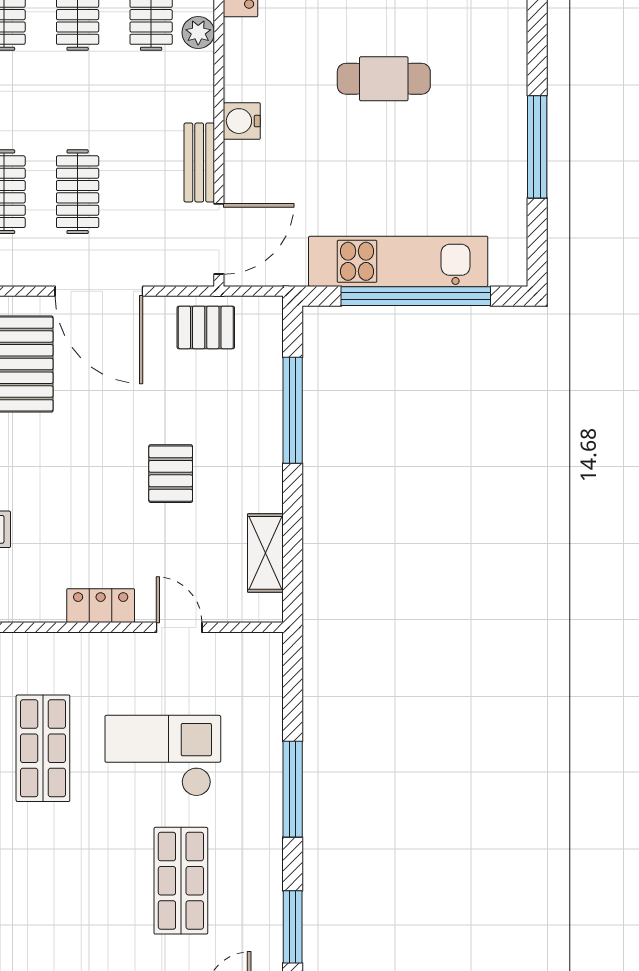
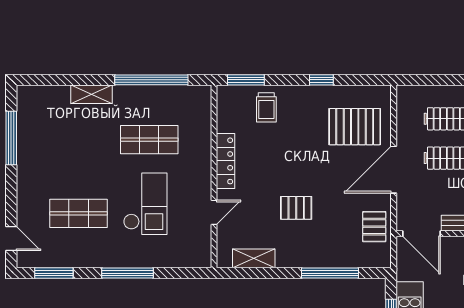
locker: (101, 606) -> (226, 161), width x1.53

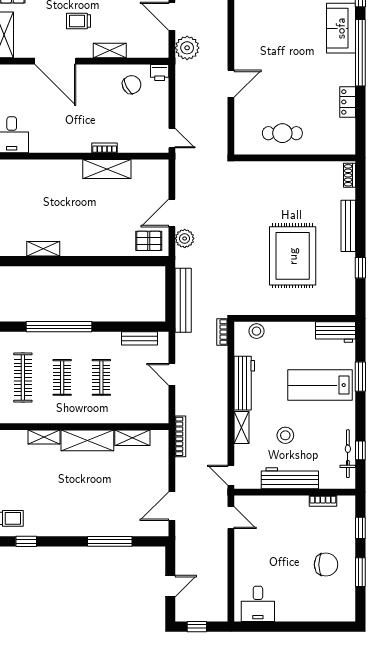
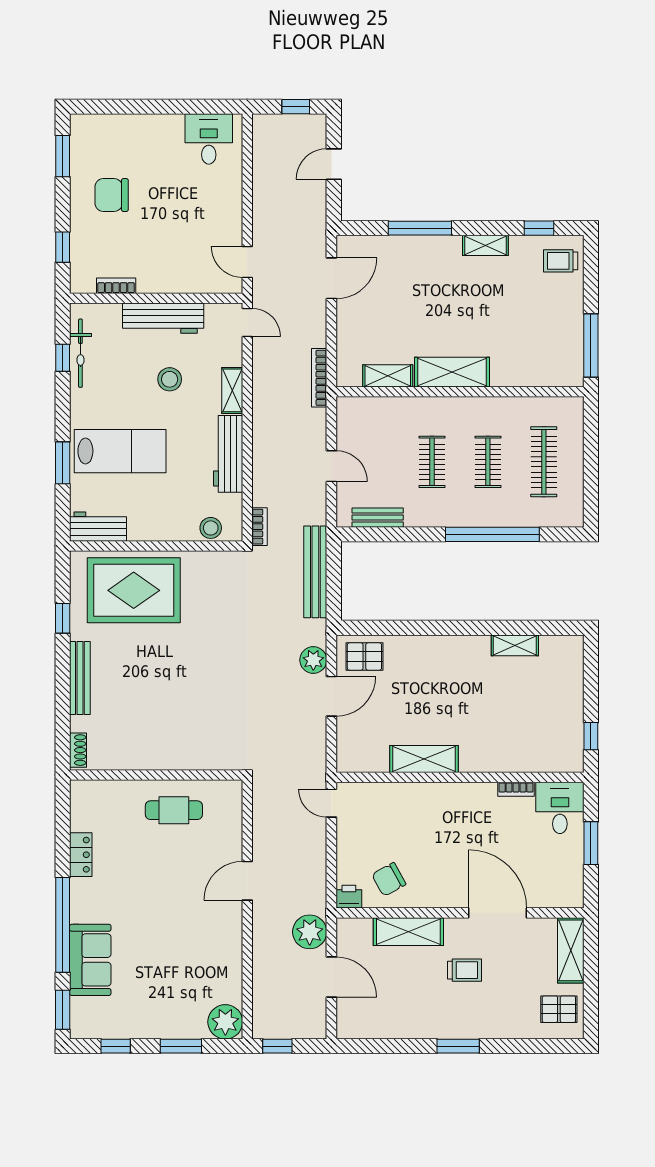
shelving: (110, 51) -> (408, 932), width x1.50, depth x1.33
bookcase: (105, 148) -> (516, 789), moved
rug: (293, 256) -> (134, 590), moved, turned 90
shelving: (44, 437) -> (485, 245), moved
window: (360, 572) -> (63, 156), moved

::::

Your reply should be the entries above, repeated exactly and free of pictures.

locker: (101, 606) -> (226, 161), width x1.53

shelving: (110, 51) -> (408, 932), width x1.50, depth x1.33
bookcase: (105, 148) -> (516, 789), moved
rug: (293, 256) -> (134, 590), moved, turned 90
shelving: (44, 437) -> (485, 245), moved
window: (360, 572) -> (63, 156), moved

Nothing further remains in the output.